(INSTRUCTIONS FOR THE TASK) Look down the entries below and report how many lines hold the string "none"; write nothing else.

** DATA follows **

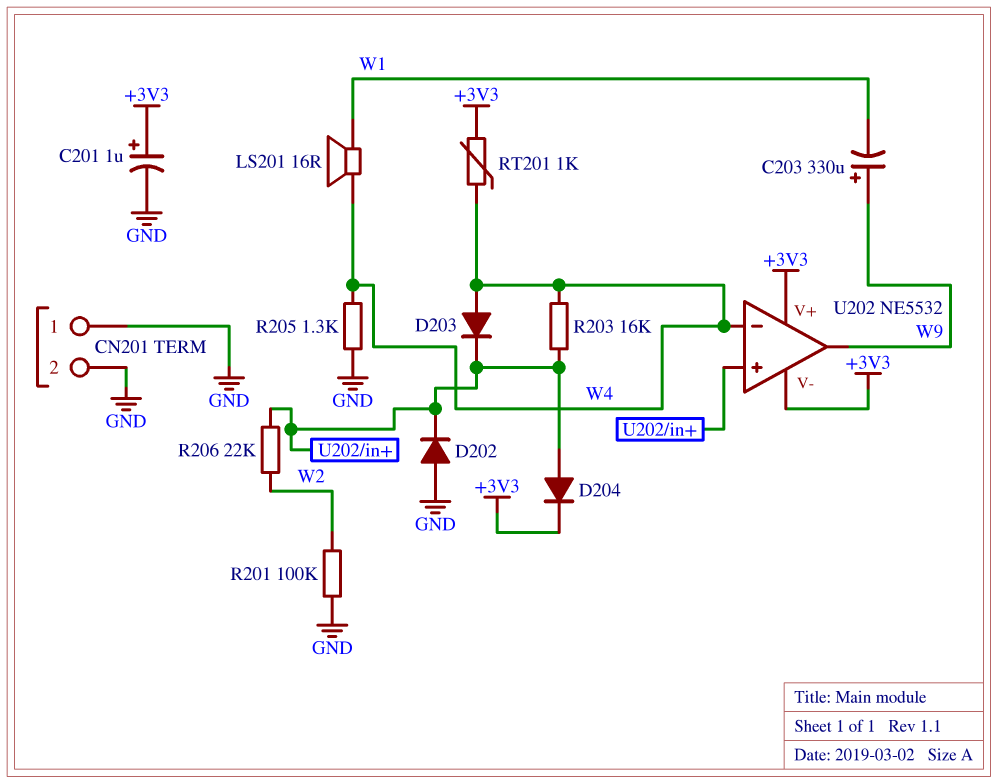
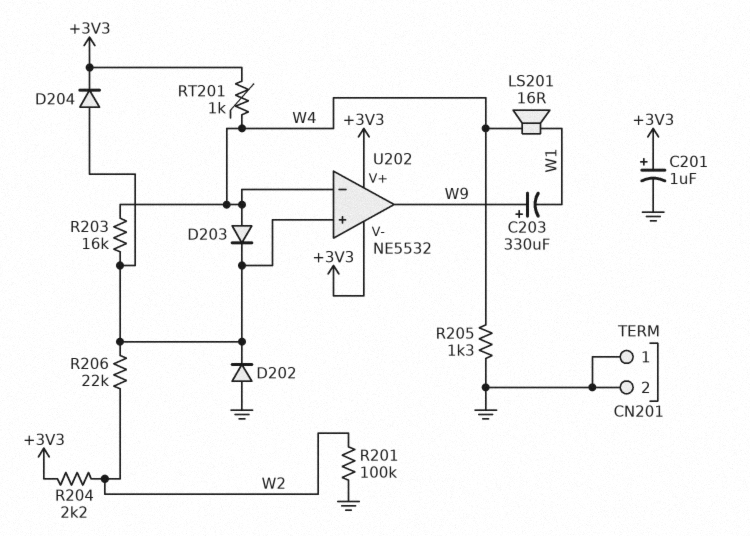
R204: none -> 2.2k (+3V3, W2)

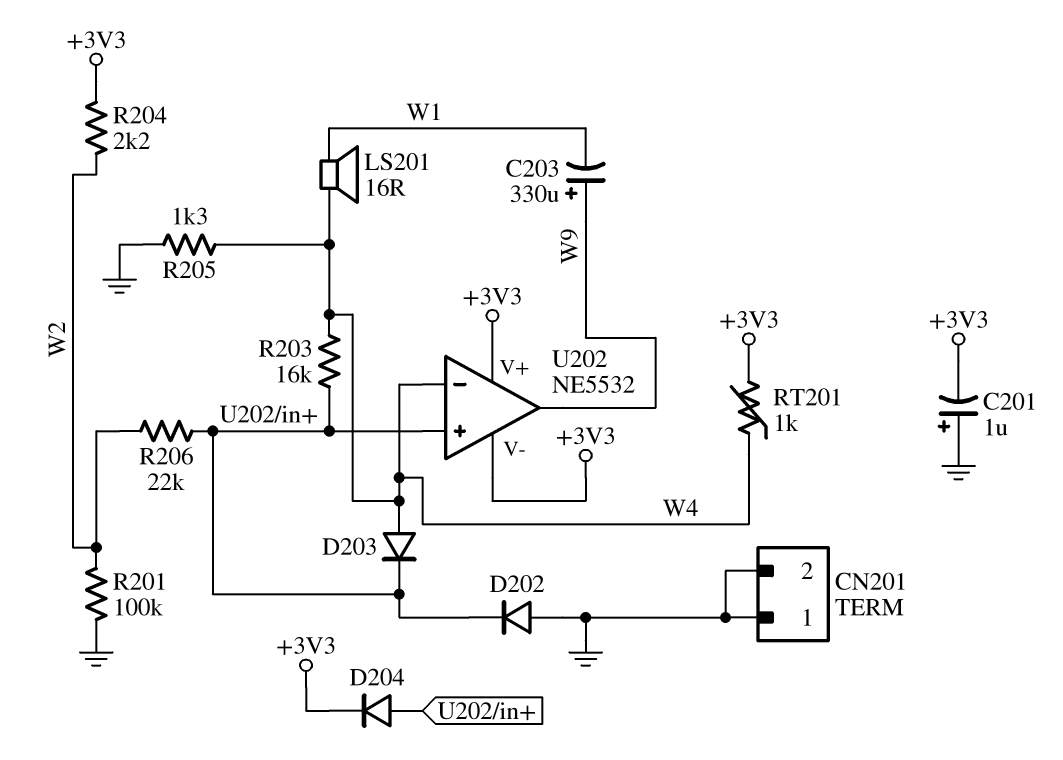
C201: 1uF (plus +3V3, minus GND) -> 1uF (plus GND, minus +3V3)

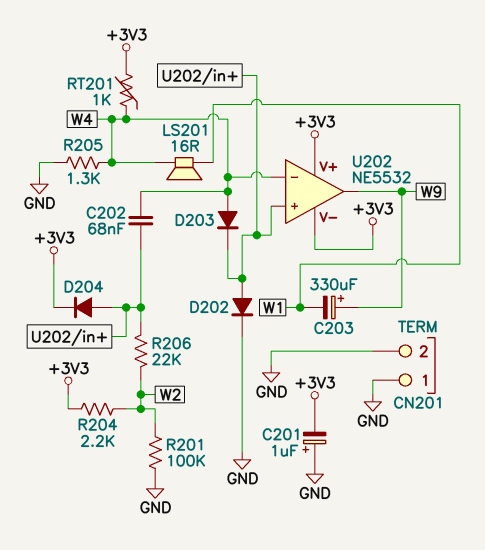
C202: none -> 68nF (U202/in+, W4)
D202: diode (A GND, K U202/in+) -> diode (A U202/in+, K GND)
R203: 16k (U202/in+, W4) -> none

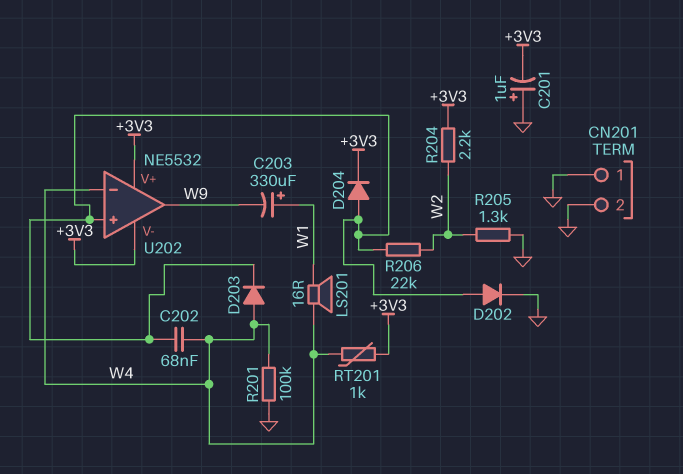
C203: 330uF (plus W9, minus W1) -> 330uF (plus W1, minus W9)
R201: 100k (GND, W2) -> 100k (GND, W4)
R205: 1.3k (GND, W4) -> 1.3k (GND, W2)

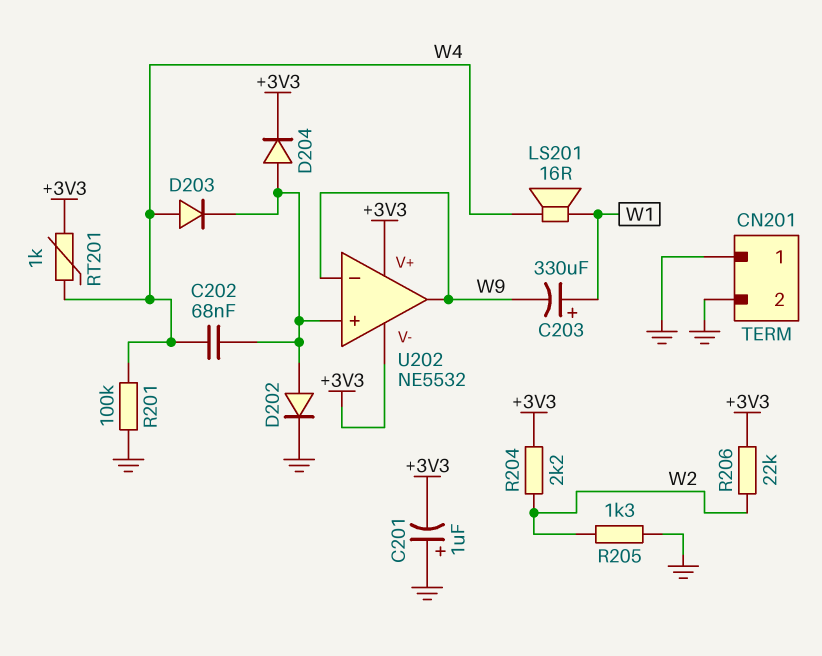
R206: 22k (U202/in+, W2) -> 22k (+3V3, W2)
U202 pin in-: W4 -> W9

** End of DATA **

(EXPECTED ANSWER) 3